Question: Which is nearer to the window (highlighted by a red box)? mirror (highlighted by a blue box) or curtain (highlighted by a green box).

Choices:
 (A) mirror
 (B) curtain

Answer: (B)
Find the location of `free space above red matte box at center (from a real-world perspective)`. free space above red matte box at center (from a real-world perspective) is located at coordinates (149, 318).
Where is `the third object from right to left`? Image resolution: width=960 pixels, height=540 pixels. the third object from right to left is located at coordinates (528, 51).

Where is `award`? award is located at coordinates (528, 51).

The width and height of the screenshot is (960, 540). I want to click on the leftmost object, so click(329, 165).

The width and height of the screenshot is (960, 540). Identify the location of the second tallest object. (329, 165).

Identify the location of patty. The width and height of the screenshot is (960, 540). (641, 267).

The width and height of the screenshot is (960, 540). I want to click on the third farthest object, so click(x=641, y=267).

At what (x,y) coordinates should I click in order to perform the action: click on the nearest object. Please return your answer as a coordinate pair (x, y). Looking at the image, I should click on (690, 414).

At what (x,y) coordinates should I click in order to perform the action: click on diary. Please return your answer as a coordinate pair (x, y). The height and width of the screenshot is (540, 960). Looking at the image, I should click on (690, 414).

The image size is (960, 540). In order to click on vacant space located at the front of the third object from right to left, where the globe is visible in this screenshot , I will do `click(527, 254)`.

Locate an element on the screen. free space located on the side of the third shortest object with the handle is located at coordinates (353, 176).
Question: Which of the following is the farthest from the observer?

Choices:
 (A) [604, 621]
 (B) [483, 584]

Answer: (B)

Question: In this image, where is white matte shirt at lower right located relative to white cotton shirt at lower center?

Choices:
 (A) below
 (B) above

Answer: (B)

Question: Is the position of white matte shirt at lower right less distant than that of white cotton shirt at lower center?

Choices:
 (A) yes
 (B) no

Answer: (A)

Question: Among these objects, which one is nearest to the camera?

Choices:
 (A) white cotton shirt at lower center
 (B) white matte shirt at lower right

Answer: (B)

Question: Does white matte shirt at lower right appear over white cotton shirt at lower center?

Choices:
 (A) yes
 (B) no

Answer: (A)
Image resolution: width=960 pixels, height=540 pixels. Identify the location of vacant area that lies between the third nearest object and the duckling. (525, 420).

====

REQUEST ->
Convert the lines above into a Markdown table with the columns Row and Line, numbering each row and skipping blank lines.

SOLVED EXERCISE ->
| Row | Line |
|---|---|
| 1 | Question: Which is nearer to the window (highlighted by a red box)? mirror (highlighted by a blue box) or curtain (highlighted by a green box). |
| 2 | Choices: |
| 3 |  (A) mirror |
| 4 |  (B) curtain |
| 5 | Answer: (B) |
| 6 | Find the location of `free space above red matte box at center (from a real-world perspective)`. free space above red matte box at center (from a real-world perspective) is located at coordinates (149, 318). |
| 7 | Where is `the third object from right to left`? Image resolution: width=960 pixels, height=540 pixels. the third object from right to left is located at coordinates (528, 51). |
| 8 | Where is `award`? award is located at coordinates (528, 51). |
| 9 | The width and height of the screenshot is (960, 540). I want to click on the leftmost object, so click(329, 165). |
| 10 | The width and height of the screenshot is (960, 540). Identify the location of the second tallest object. (329, 165). |
| 11 | Identify the location of patty. The width and height of the screenshot is (960, 540). (641, 267). |
| 12 | The width and height of the screenshot is (960, 540). I want to click on the third farthest object, so click(x=641, y=267). |
| 13 | At what (x,y) coordinates should I click in order to perform the action: click on the nearest object. Please return your answer as a coordinate pair (x, y). Looking at the image, I should click on (690, 414). |
| 14 | At what (x,y) coordinates should I click in order to perform the action: click on diary. Please return your answer as a coordinate pair (x, y). The height and width of the screenshot is (540, 960). Looking at the image, I should click on (690, 414). |
| 15 | The image size is (960, 540). In order to click on vacant space located at the front of the third object from right to left, where the globe is visible in this screenshot , I will do `click(527, 254)`. |
| 16 | Locate an element on the screen. free space located on the side of the third shortest object with the handle is located at coordinates (353, 176). |
| 17 | Question: Which of the following is the farthest from the observer? |
| 18 | Choices: |
| 19 |  (A) [604, 621] |
| 20 |  (B) [483, 584] |
| 21 | Answer: (B) |
| 22 | Question: In this image, where is white matte shirt at lower right located relative to white cotton shirt at lower center? |
| 23 | Choices: |
| 24 |  (A) below |
| 25 |  (B) above |
| 26 | Answer: (B) |
| 27 | Question: Is the position of white matte shirt at lower right less distant than that of white cotton shirt at lower center? |
| 28 | Choices: |
| 29 |  (A) yes |
| 30 |  (B) no |
| 31 | Answer: (A) |
| 32 | Question: Among these objects, which one is nearest to the camera? |
| 33 | Choices: |
| 34 |  (A) white cotton shirt at lower center |
| 35 |  (B) white matte shirt at lower right |
| 36 | Answer: (B) |
| 37 | Question: Does white matte shirt at lower right appear over white cotton shirt at lower center? |
| 38 | Choices: |
| 39 |  (A) yes |
| 40 |  (B) no |
| 41 | Answer: (A) |
| 42 | Image resolution: width=960 pixels, height=540 pixels. Identify the location of vacant area that lies between the third nearest object and the duckling. (525, 420). |